| Material supplied |

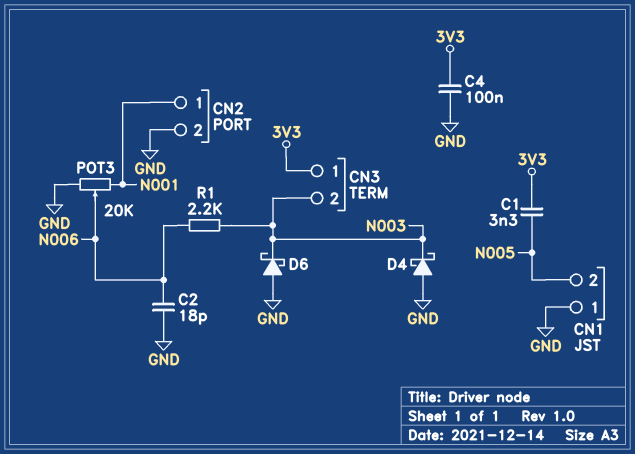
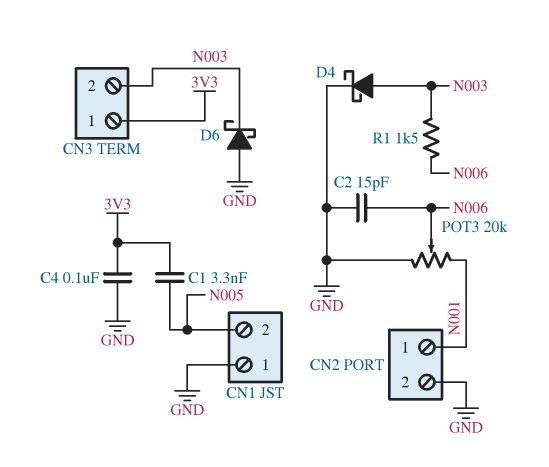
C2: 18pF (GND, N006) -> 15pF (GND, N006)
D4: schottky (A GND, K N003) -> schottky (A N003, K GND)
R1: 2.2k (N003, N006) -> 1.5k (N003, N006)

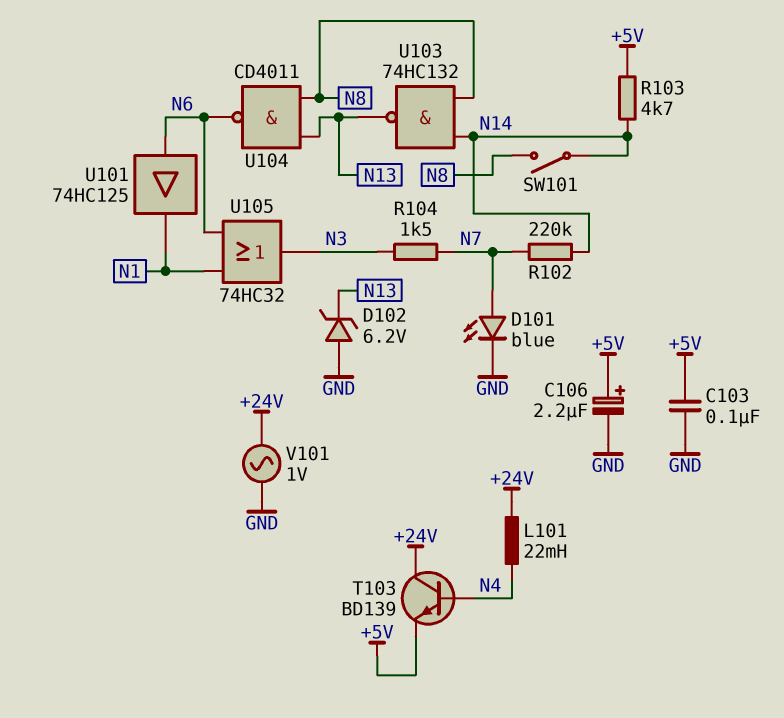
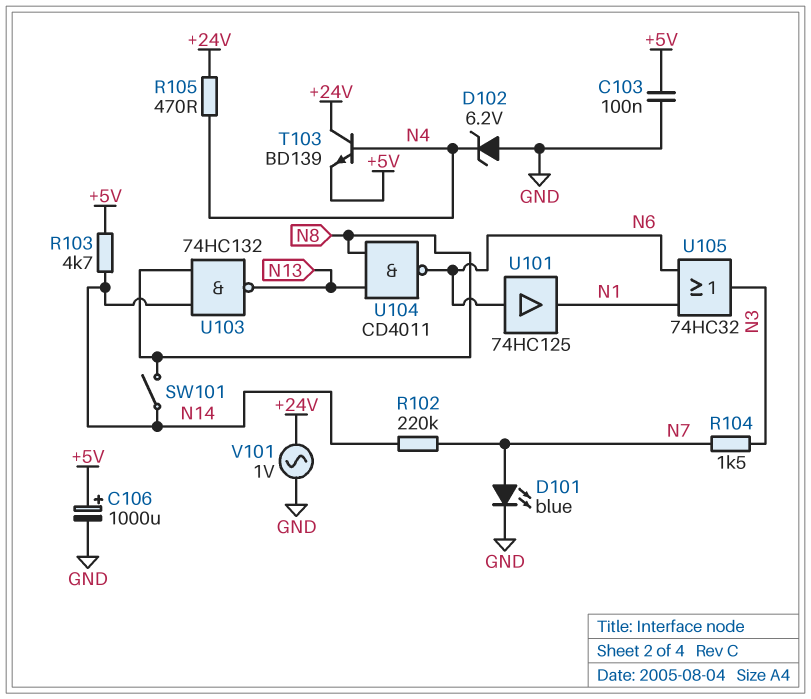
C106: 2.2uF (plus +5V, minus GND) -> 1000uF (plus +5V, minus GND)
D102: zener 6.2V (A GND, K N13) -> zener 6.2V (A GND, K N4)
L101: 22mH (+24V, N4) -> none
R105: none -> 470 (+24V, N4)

...

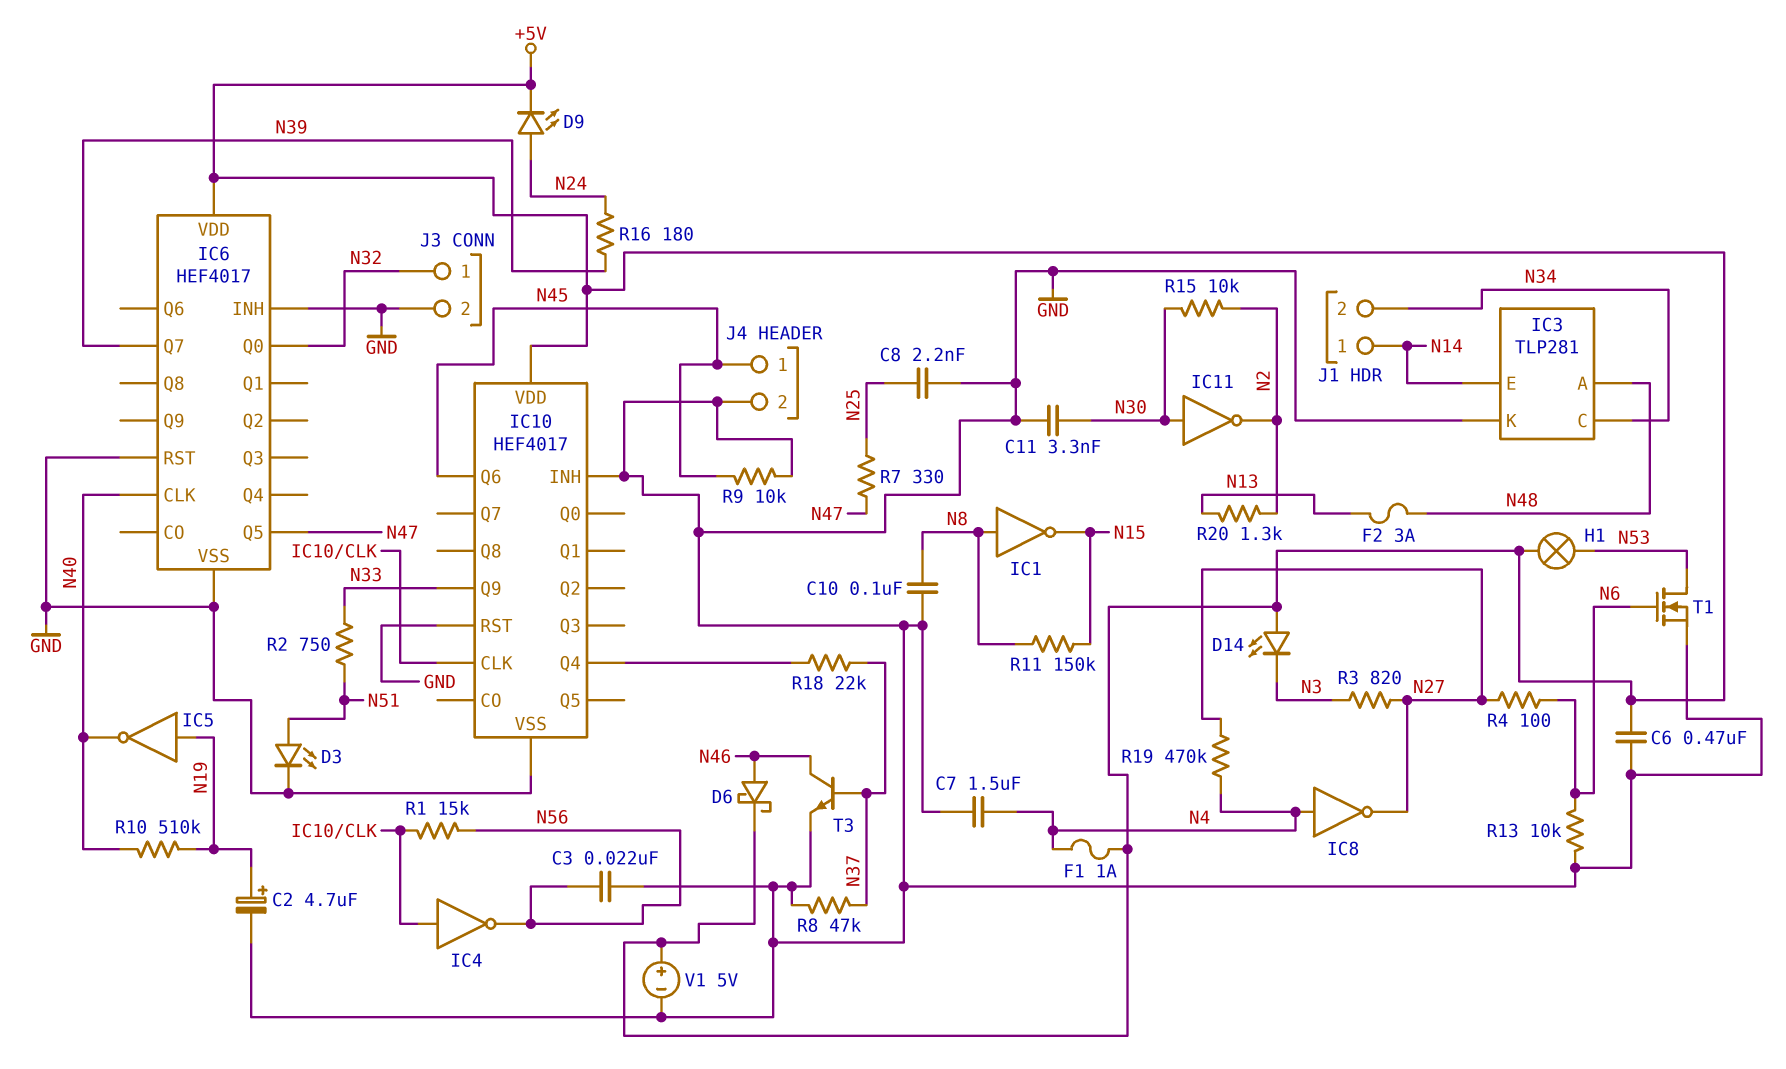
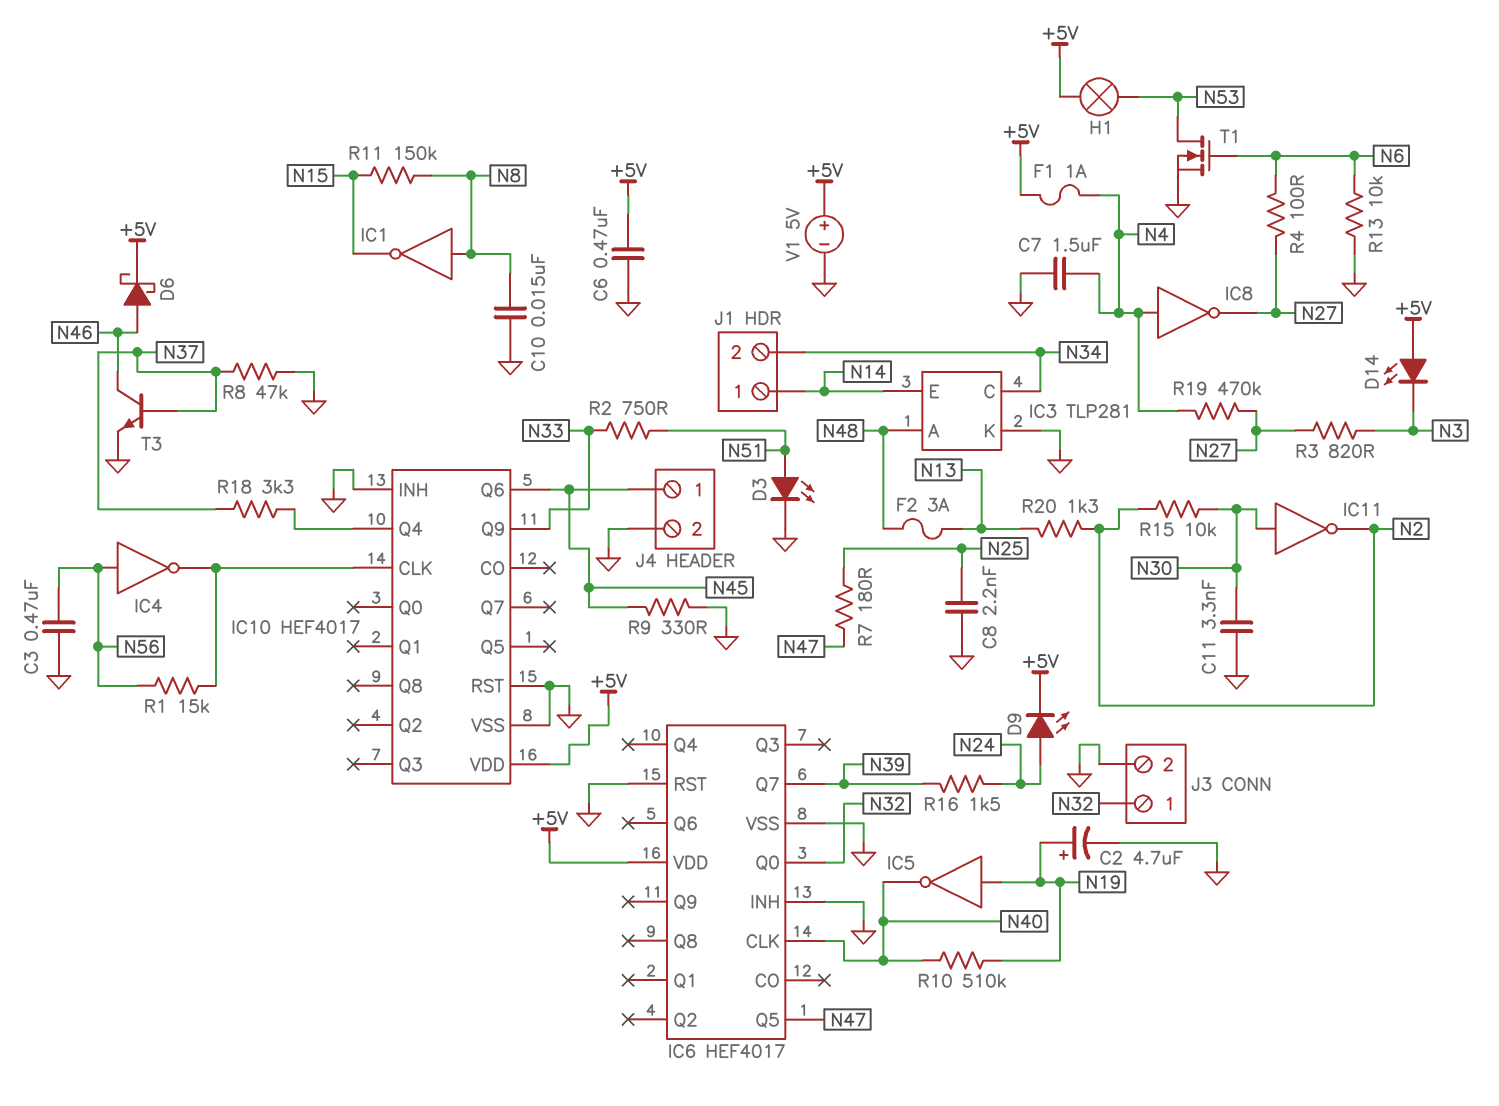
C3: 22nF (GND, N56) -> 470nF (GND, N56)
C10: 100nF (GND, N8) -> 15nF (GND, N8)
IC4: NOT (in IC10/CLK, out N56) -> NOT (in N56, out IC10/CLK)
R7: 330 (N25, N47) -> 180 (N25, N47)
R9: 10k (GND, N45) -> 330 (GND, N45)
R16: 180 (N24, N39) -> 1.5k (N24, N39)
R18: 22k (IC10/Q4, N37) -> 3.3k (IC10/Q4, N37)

| Task to complete |
Which lines of the listing contain the string "none"? Copy each of them.

| Response to this exercise |
L101: 22mH (+24V, N4) -> none
R105: none -> 470 (+24V, N4)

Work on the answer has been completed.